Wherever the word "stacking" shows up in the data, report the line it sits in.
Segment Start: DATA PROVIDED
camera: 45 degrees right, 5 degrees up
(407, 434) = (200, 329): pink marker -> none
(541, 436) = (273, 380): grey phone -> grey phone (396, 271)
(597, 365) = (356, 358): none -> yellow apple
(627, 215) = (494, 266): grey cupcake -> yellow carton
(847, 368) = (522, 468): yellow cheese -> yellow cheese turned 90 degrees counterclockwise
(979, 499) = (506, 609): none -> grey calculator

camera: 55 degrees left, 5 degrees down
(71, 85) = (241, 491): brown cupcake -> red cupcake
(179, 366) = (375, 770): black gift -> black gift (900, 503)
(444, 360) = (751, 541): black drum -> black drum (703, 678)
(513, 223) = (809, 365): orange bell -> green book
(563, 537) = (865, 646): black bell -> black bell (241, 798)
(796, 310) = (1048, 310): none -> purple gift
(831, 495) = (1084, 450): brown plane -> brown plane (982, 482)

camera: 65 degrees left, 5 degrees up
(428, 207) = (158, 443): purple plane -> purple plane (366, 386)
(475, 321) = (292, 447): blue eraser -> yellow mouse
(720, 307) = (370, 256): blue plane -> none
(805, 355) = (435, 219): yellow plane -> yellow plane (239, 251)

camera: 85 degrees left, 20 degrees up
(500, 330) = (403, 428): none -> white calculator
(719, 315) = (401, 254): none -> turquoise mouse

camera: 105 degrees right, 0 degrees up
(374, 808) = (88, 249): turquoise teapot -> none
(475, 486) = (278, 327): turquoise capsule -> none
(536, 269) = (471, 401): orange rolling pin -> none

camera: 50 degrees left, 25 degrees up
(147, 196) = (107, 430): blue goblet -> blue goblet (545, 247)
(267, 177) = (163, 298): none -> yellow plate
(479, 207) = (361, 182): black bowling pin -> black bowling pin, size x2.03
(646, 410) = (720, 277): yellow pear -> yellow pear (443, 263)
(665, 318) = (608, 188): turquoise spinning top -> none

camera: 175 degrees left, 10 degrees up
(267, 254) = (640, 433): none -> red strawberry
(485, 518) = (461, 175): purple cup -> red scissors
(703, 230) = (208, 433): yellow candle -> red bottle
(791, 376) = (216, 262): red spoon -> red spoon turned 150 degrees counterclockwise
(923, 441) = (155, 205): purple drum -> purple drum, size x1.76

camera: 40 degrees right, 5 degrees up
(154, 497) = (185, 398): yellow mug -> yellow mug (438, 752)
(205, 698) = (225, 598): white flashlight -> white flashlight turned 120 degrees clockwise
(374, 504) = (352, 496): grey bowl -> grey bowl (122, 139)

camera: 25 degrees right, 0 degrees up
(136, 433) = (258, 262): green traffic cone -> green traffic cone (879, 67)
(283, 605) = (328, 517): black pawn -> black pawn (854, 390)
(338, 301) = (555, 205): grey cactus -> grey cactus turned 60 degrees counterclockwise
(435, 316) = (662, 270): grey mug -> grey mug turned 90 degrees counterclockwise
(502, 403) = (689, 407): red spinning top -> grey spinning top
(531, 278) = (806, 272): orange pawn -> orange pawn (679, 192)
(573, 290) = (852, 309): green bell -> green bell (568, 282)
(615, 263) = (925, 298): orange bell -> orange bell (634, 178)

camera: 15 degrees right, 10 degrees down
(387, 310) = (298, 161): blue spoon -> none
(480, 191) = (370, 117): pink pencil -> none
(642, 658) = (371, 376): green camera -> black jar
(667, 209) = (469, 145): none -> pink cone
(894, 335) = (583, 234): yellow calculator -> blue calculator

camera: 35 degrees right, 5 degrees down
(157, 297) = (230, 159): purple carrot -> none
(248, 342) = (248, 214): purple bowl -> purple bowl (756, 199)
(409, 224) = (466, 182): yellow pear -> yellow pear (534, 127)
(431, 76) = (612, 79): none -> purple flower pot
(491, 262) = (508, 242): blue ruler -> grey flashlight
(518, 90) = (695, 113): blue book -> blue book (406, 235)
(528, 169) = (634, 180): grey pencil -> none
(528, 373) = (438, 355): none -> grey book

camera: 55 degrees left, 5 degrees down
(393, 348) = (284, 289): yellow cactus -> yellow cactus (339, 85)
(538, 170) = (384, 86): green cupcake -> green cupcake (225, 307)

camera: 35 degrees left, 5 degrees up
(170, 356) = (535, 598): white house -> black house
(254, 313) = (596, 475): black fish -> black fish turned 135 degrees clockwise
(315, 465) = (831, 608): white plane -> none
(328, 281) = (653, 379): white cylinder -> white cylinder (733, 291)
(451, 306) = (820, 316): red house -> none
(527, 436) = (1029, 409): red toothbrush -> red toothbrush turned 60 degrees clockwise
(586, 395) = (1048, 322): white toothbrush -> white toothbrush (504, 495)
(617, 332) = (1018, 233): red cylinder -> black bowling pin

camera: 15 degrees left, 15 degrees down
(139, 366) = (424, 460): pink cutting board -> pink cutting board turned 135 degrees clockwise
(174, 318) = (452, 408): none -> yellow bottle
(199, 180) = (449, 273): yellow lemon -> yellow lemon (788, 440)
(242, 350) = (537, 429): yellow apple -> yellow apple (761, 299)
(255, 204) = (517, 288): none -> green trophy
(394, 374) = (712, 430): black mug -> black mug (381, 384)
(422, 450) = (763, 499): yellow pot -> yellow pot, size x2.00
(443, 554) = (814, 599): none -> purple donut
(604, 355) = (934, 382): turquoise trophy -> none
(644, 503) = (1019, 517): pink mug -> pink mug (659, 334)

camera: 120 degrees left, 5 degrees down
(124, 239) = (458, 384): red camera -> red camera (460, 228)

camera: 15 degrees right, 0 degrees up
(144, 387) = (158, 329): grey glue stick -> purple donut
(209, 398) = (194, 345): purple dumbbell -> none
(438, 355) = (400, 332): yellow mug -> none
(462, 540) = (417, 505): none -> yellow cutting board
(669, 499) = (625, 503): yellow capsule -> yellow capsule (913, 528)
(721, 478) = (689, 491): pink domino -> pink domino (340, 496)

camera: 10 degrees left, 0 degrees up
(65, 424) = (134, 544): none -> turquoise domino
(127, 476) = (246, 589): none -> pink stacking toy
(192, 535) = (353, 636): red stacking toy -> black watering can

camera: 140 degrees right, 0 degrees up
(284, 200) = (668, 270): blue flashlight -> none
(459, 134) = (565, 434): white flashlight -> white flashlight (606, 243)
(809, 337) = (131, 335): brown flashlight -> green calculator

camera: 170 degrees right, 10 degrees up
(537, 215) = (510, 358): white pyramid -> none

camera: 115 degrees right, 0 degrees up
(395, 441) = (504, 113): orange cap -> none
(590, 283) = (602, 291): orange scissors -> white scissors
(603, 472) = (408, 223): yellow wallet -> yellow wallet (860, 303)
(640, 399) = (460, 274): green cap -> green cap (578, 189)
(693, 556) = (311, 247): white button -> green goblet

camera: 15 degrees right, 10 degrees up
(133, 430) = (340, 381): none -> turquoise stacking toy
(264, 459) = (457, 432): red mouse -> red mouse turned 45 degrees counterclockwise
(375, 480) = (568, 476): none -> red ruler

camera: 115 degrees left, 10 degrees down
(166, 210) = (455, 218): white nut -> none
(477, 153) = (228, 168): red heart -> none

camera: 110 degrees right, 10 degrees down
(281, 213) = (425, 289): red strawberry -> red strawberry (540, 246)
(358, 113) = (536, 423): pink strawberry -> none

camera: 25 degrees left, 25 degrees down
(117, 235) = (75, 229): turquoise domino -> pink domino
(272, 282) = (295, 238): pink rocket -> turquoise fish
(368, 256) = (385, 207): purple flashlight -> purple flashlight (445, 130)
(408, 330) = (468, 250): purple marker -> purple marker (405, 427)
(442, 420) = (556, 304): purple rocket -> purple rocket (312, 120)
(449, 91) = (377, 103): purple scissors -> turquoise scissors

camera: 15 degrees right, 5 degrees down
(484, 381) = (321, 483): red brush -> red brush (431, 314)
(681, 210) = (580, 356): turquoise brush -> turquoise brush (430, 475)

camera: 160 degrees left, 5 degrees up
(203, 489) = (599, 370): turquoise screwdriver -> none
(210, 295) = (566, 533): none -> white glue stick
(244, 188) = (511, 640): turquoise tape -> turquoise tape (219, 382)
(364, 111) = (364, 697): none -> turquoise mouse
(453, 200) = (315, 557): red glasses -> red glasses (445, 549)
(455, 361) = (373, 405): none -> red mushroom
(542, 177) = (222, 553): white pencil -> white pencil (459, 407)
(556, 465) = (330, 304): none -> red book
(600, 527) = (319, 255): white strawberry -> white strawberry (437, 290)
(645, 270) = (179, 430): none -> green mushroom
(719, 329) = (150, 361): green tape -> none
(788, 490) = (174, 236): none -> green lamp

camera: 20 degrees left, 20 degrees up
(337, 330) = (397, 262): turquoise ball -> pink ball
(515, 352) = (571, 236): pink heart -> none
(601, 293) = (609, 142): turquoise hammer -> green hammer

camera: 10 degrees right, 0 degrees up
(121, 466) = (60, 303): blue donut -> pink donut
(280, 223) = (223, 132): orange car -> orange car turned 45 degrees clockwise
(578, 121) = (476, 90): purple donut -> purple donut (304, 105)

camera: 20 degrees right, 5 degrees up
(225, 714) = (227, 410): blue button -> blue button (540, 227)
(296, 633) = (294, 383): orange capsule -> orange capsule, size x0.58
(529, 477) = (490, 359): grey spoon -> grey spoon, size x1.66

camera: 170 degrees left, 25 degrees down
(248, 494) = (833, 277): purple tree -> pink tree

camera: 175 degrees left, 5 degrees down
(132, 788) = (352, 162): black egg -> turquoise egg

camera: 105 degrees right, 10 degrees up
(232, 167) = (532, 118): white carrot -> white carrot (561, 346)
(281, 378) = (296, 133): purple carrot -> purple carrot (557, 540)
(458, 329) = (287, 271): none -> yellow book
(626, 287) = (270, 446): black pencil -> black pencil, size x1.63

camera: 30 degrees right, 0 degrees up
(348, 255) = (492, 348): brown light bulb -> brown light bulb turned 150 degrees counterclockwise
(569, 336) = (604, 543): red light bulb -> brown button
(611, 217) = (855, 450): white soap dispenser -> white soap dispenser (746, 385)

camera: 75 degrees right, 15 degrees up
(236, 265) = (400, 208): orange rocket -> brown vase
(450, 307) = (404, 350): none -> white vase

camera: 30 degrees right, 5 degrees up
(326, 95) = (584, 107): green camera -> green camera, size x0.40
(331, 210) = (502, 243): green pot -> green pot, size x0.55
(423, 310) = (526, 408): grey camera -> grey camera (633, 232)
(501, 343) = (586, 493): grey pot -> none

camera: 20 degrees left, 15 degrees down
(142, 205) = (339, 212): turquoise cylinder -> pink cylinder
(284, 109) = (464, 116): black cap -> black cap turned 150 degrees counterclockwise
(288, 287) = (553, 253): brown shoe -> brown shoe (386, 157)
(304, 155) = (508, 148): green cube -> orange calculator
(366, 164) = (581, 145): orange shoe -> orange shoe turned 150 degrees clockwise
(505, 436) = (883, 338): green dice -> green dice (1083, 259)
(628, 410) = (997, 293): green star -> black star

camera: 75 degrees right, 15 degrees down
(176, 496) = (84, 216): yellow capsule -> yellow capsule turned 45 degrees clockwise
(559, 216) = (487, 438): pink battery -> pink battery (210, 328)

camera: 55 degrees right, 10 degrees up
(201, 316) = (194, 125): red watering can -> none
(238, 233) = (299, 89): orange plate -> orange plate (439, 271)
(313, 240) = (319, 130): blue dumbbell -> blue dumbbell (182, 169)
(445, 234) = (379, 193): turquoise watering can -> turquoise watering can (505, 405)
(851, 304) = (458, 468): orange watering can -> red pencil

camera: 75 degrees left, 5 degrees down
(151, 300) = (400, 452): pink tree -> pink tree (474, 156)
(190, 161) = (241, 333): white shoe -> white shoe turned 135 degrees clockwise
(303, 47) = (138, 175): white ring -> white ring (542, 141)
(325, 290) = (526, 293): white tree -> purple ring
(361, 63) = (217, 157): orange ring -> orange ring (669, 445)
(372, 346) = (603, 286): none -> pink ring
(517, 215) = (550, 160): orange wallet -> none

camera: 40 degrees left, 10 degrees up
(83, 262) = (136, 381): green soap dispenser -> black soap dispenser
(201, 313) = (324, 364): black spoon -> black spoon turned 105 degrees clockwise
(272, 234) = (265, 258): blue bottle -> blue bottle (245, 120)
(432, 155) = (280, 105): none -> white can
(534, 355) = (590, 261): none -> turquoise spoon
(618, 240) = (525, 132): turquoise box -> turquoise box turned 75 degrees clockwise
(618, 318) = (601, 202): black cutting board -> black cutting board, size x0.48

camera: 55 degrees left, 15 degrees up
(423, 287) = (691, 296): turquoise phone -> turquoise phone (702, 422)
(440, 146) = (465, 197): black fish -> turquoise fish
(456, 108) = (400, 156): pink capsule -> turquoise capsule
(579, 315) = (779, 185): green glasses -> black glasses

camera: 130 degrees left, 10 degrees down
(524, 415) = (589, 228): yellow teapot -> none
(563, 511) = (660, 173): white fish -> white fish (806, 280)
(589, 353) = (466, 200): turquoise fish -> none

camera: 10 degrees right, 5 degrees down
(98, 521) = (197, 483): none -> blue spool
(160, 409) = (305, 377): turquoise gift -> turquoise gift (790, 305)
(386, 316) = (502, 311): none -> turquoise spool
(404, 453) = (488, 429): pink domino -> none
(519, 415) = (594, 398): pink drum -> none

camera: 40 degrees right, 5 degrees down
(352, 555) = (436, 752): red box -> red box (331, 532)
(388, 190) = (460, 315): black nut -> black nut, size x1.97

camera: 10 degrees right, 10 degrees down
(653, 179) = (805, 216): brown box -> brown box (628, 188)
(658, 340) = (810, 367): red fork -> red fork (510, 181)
Segment End: DATA PROVIDED
ANSWER =
(127, 476) = (246, 589): none -> pink stacking toy
(192, 535) = (353, 636): red stacking toy -> black watering can
(133, 430) = (340, 381): none -> turquoise stacking toy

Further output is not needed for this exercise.